## [What to do]
Reproduce exactly the lines from the start of the records through the line containing "(568, 233) = (686, 205): green", both included. Leave the pictures out.

Object change listings

- - -

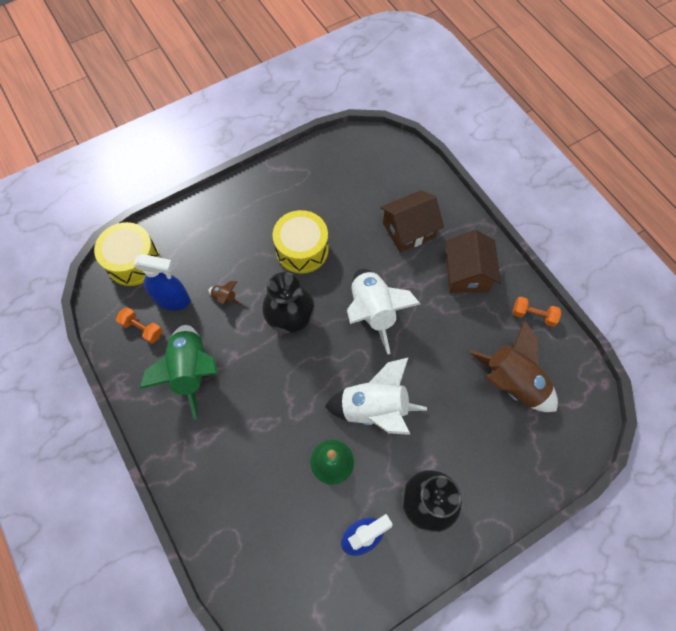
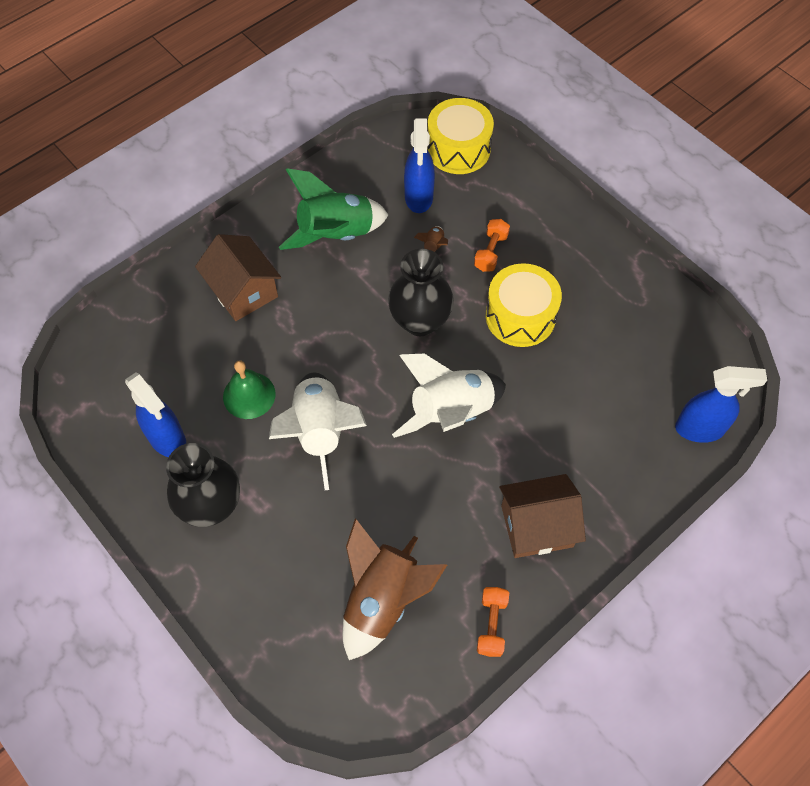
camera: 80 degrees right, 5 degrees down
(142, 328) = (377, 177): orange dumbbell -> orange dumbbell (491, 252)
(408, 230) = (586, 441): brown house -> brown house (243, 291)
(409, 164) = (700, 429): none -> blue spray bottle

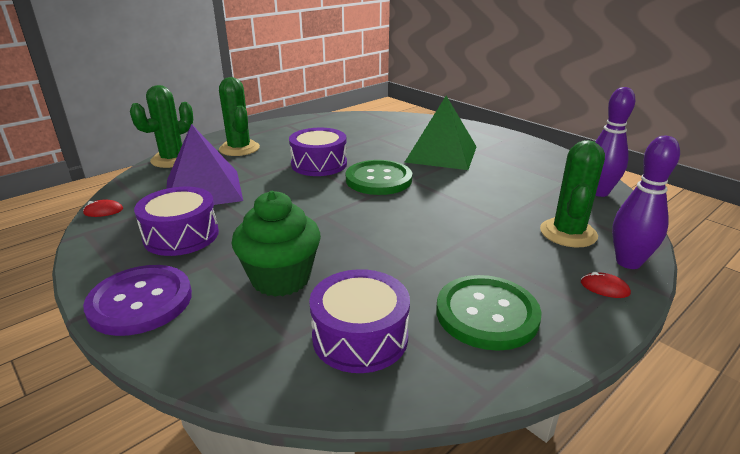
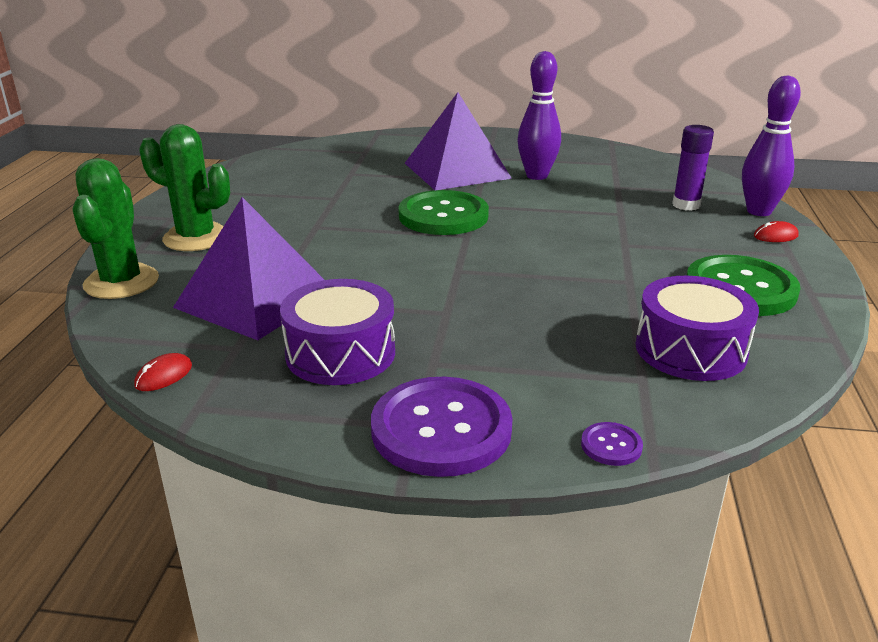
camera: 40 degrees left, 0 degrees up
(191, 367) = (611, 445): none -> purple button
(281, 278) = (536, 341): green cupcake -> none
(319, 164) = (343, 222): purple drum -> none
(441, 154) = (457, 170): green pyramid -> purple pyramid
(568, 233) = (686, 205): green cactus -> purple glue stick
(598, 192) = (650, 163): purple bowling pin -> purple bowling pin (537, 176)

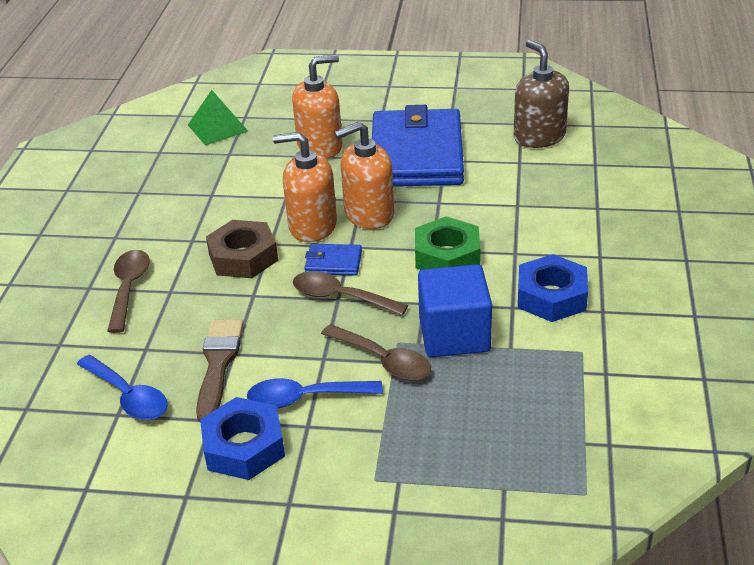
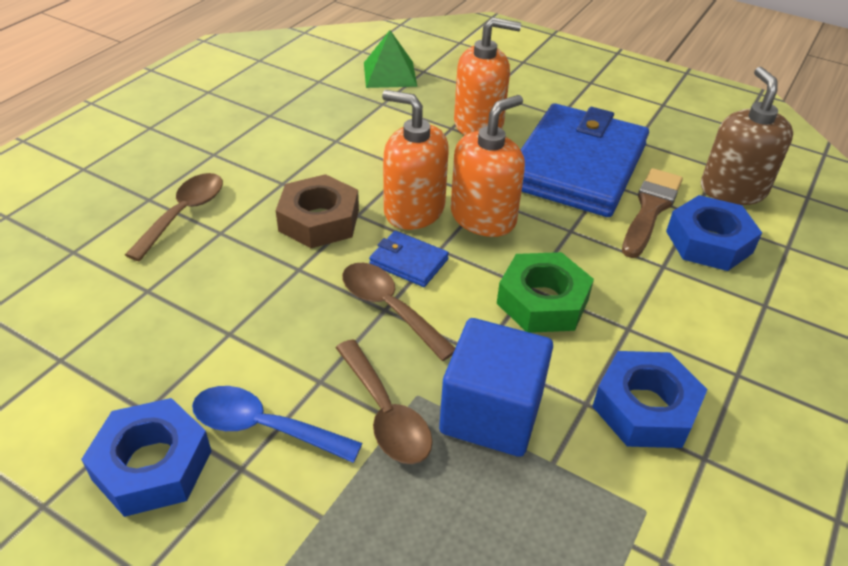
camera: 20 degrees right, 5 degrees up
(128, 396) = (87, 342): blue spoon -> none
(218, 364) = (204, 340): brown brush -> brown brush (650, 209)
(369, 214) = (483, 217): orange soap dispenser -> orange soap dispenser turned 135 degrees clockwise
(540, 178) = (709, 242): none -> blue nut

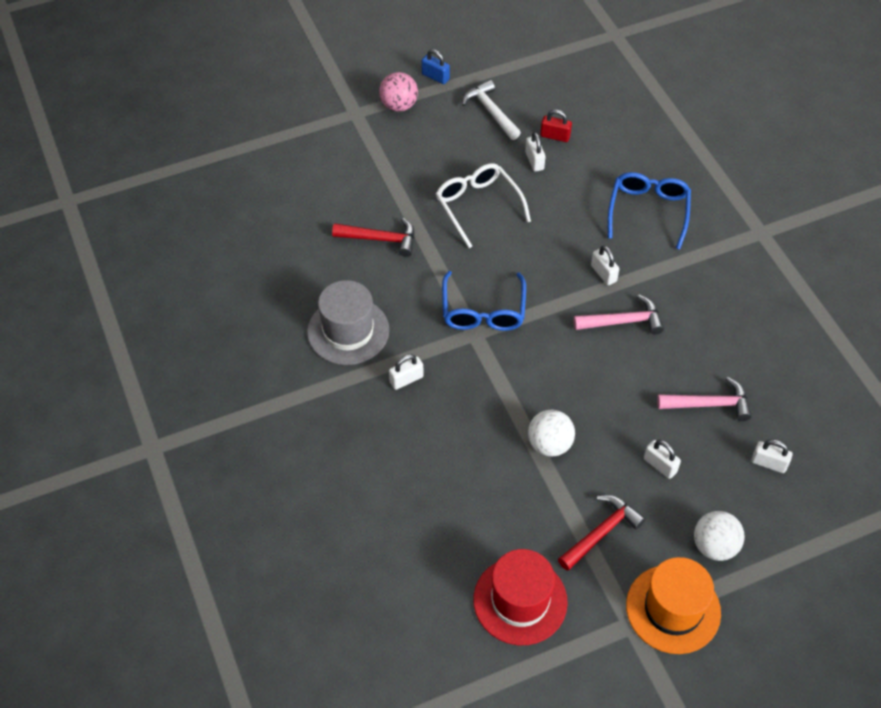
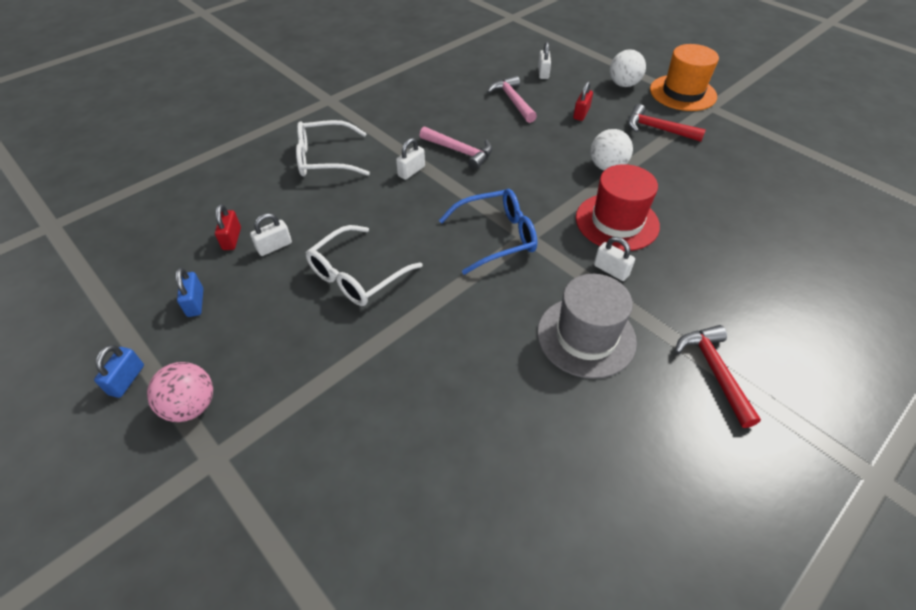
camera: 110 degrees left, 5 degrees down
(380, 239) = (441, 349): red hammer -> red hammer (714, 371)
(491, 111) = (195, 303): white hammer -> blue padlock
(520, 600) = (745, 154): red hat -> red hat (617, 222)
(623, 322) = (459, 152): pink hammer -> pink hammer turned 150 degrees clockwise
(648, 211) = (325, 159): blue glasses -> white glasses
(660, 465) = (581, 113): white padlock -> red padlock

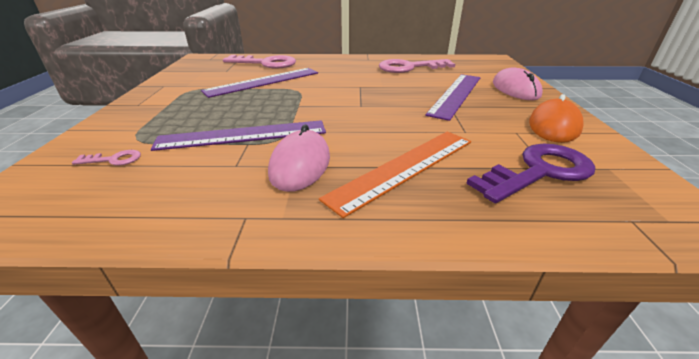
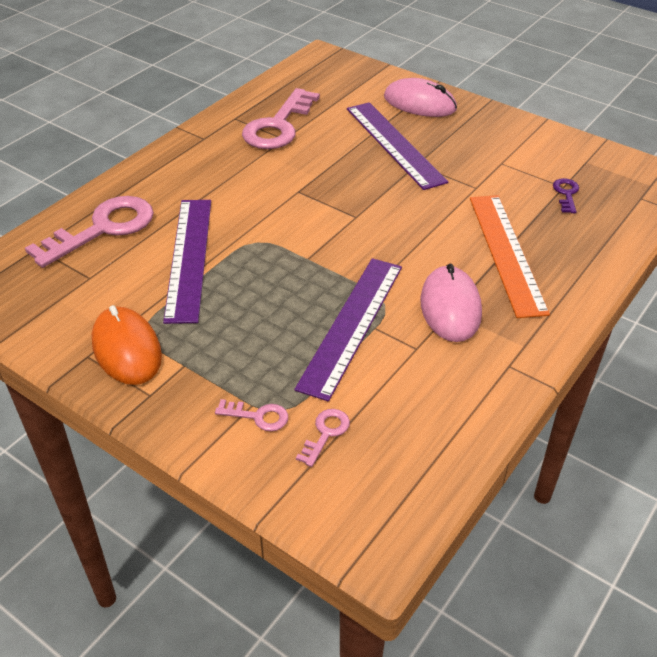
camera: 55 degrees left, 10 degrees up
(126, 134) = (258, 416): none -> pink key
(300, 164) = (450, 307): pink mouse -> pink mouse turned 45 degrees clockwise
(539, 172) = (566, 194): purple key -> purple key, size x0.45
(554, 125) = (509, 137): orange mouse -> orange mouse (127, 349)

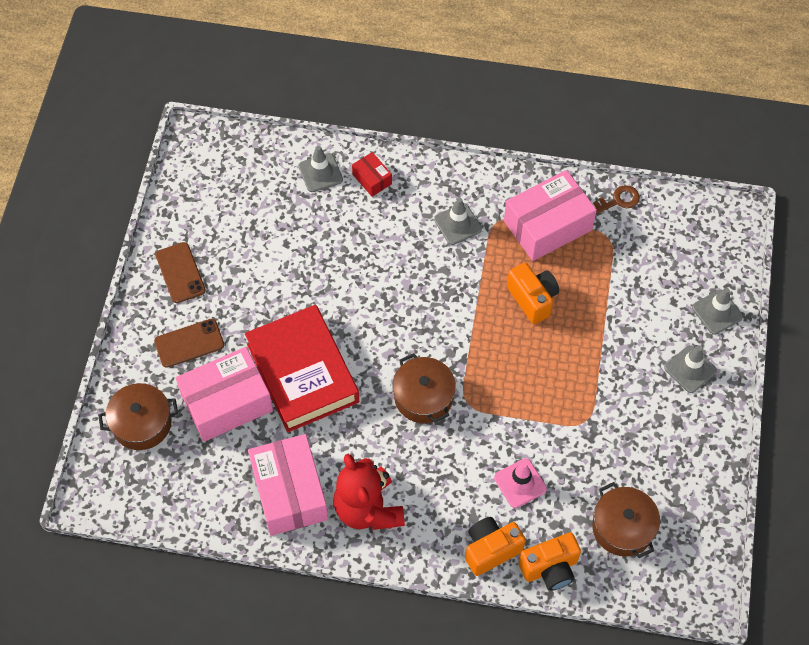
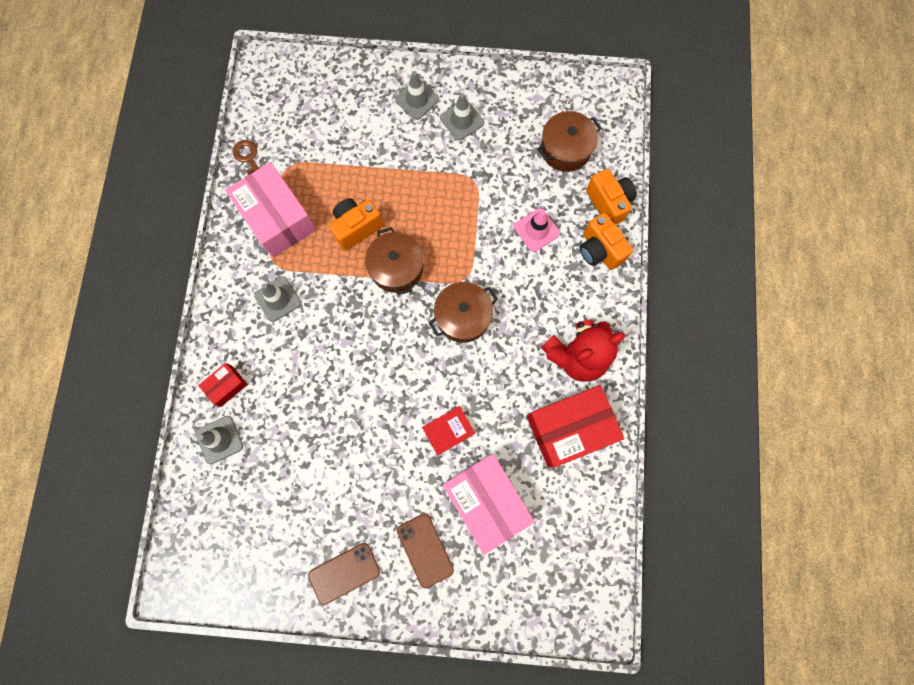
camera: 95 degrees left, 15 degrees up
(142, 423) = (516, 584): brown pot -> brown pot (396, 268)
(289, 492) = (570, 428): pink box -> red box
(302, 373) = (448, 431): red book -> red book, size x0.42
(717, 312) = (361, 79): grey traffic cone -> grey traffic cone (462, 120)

- - -

## [Reply to the exercise]
camera: 80 degrees right, 5 degrees down
(142, 328) = (377, 177): orange dumbbell -> orange dumbbell (491, 252)
(408, 230) = (586, 441): brown house -> brown house (243, 291)
(409, 164) = (700, 429): none -> blue spray bottle

camera: 40 degrees left, 0 degrees up
(191, 367) = (611, 445): none -> purple button
(281, 278) = (536, 341): green cupcake -> none
(319, 164) = (343, 222): purple drum -> none
(441, 154) = (457, 170): green pyramid -> purple pyramid
(568, 233) = (686, 205): green cactus -> purple glue stick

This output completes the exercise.